---------- Data

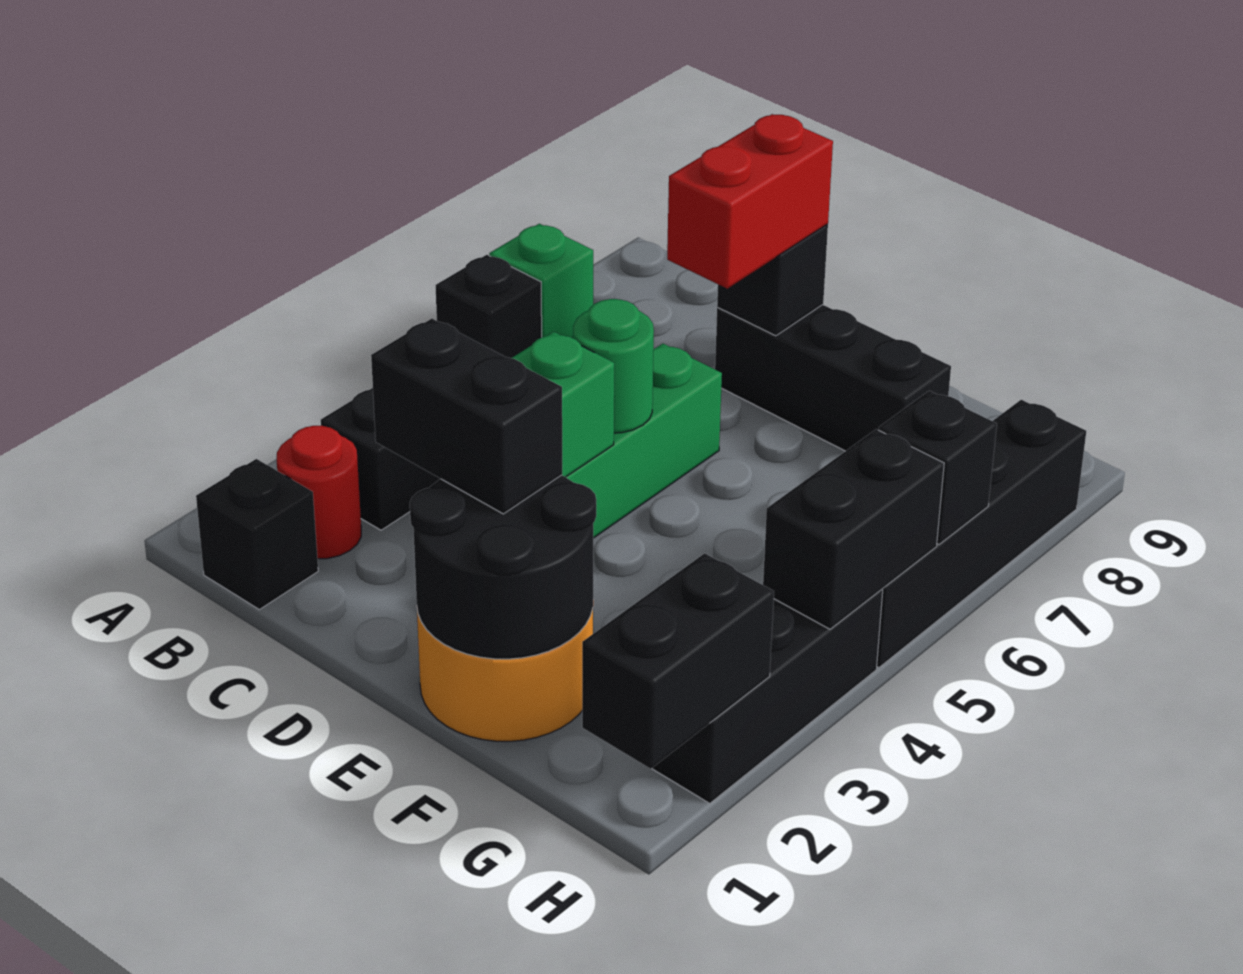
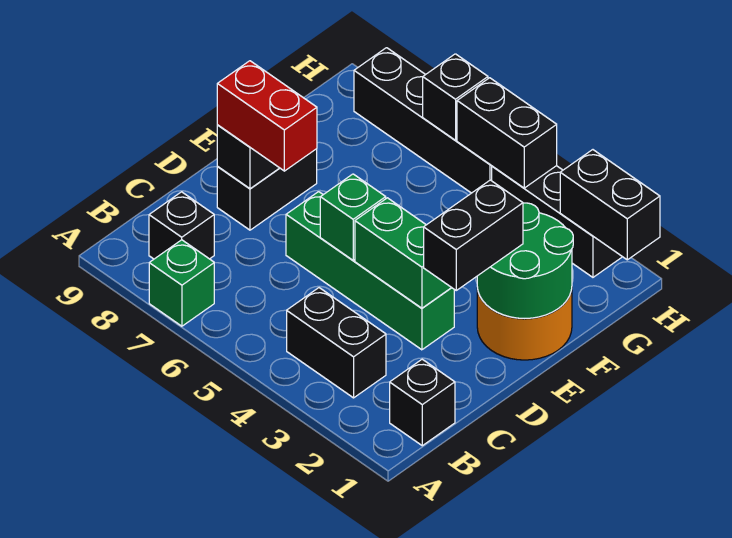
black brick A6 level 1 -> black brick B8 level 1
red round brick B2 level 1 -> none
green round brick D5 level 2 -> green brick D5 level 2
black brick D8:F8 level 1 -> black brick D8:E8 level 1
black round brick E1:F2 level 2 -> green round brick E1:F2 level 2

--------------------

What you need to do
Retype the material in full, exactly as written, and exclude the pictures.

Solved problem
black brick A6 level 1 -> black brick B8 level 1
red round brick B2 level 1 -> none
green round brick D5 level 2 -> green brick D5 level 2
black brick D8:F8 level 1 -> black brick D8:E8 level 1
black round brick E1:F2 level 2 -> green round brick E1:F2 level 2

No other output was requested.